Work request
Give back all the entries below word for word, leaving the pictures out of your answer.

++++ Given entries ++++

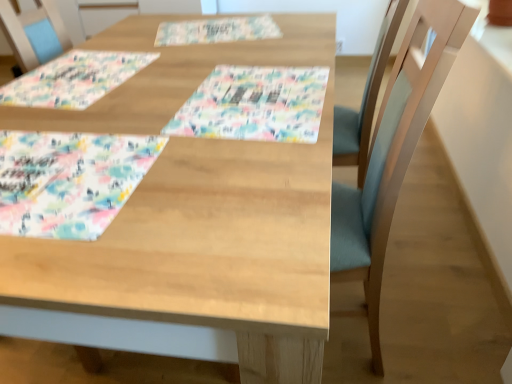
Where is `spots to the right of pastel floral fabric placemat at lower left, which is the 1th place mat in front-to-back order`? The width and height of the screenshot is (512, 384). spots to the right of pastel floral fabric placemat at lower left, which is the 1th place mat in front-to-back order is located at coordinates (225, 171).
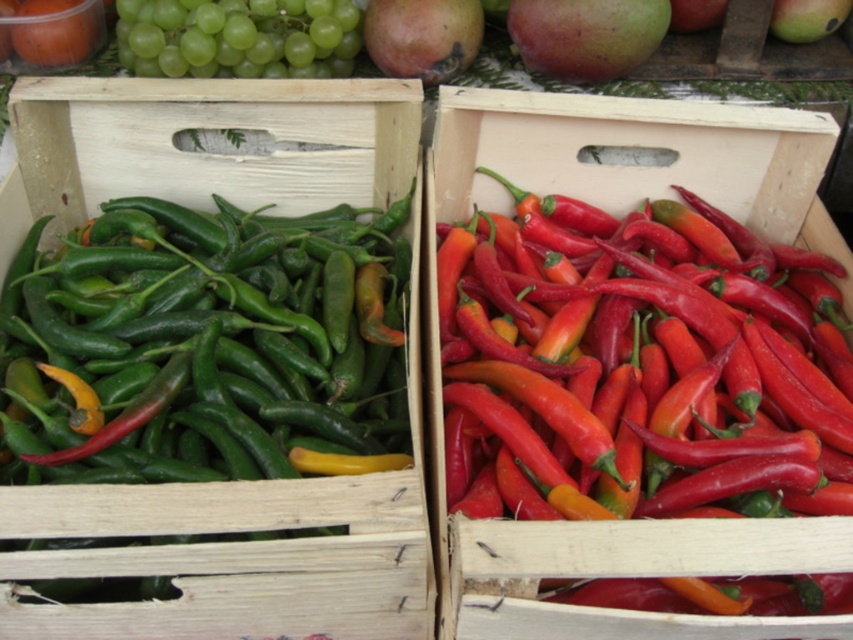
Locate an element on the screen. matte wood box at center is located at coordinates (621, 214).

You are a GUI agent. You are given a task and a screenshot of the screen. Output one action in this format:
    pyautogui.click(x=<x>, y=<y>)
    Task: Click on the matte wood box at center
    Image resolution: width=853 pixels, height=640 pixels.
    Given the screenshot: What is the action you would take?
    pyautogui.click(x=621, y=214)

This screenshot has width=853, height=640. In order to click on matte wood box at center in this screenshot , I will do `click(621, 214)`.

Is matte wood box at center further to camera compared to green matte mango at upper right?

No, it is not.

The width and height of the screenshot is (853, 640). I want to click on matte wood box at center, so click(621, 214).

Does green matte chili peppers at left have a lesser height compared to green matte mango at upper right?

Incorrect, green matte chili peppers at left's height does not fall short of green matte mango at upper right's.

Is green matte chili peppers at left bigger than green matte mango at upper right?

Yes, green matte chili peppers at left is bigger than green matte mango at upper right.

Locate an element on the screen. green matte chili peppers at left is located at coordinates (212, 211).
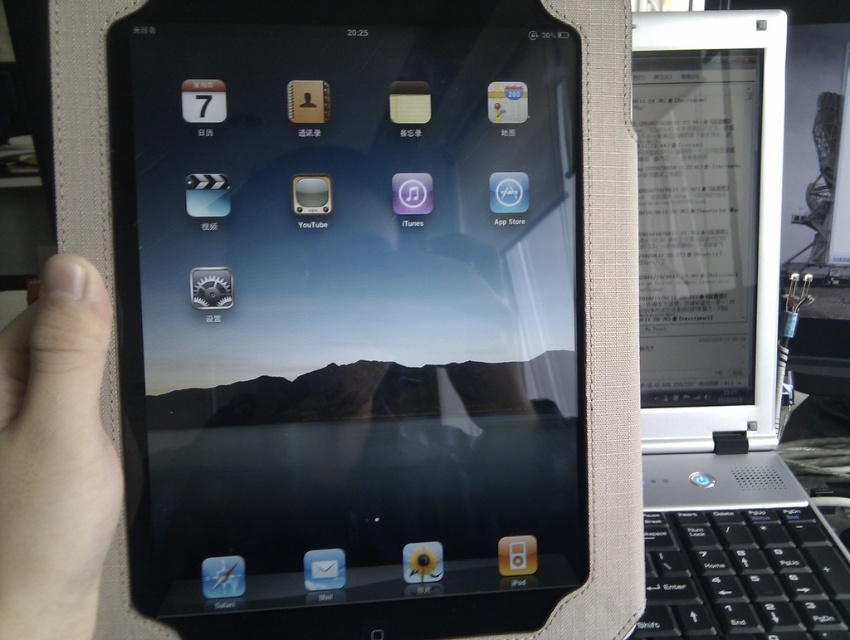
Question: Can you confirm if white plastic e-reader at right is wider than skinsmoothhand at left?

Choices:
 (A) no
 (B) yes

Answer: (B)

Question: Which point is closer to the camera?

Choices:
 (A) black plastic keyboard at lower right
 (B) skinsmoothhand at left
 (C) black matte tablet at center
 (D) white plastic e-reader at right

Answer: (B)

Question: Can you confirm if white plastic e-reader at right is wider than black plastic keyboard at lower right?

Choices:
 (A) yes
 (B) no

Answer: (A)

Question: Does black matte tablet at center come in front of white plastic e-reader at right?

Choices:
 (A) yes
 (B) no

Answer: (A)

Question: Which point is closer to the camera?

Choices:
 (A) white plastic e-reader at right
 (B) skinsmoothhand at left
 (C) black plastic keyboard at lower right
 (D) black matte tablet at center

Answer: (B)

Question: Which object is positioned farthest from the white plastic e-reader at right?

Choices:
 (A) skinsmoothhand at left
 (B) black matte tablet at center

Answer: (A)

++++

Exercise response
Where is `spots to the right of pastel floral fabric placemat at lower left, which is the 1th place mat in front-to-back order`? The width and height of the screenshot is (512, 384). spots to the right of pastel floral fabric placemat at lower left, which is the 1th place mat in front-to-back order is located at coordinates (225, 171).
Locate an element on the screen. matte wood box at center is located at coordinates (621, 214).

You are a GUI agent. You are given a task and a screenshot of the screen. Output one action in this format:
    pyautogui.click(x=<x>, y=<y>)
    Task: Click on the matte wood box at center
    Image resolution: width=853 pixels, height=640 pixels.
    Given the screenshot: What is the action you would take?
    pyautogui.click(x=621, y=214)

This screenshot has width=853, height=640. In order to click on matte wood box at center in this screenshot , I will do `click(621, 214)`.

Is matte wood box at center further to camera compared to green matte mango at upper right?

No, it is not.

The width and height of the screenshot is (853, 640). I want to click on matte wood box at center, so click(621, 214).

Does green matte chili peppers at left have a lesser height compared to green matte mango at upper right?

Incorrect, green matte chili peppers at left's height does not fall short of green matte mango at upper right's.

Is green matte chili peppers at left bigger than green matte mango at upper right?

Yes, green matte chili peppers at left is bigger than green matte mango at upper right.

Locate an element on the screen. green matte chili peppers at left is located at coordinates (212, 211).
Question: Can you confirm if white plastic e-reader at right is wider than skinsmoothhand at left?

Choices:
 (A) no
 (B) yes

Answer: (B)

Question: Which point is closer to the camera?

Choices:
 (A) black plastic keyboard at lower right
 (B) skinsmoothhand at left
 (C) black matte tablet at center
 (D) white plastic e-reader at right

Answer: (B)

Question: Can you confirm if white plastic e-reader at right is wider than black plastic keyboard at lower right?

Choices:
 (A) yes
 (B) no

Answer: (A)

Question: Does black matte tablet at center come in front of white plastic e-reader at right?

Choices:
 (A) yes
 (B) no

Answer: (A)

Question: Which point is closer to the camera?

Choices:
 (A) white plastic e-reader at right
 (B) skinsmoothhand at left
 (C) black plastic keyboard at lower right
 (D) black matte tablet at center

Answer: (B)

Question: Which object is positioned farthest from the white plastic e-reader at right?

Choices:
 (A) skinsmoothhand at left
 (B) black matte tablet at center

Answer: (A)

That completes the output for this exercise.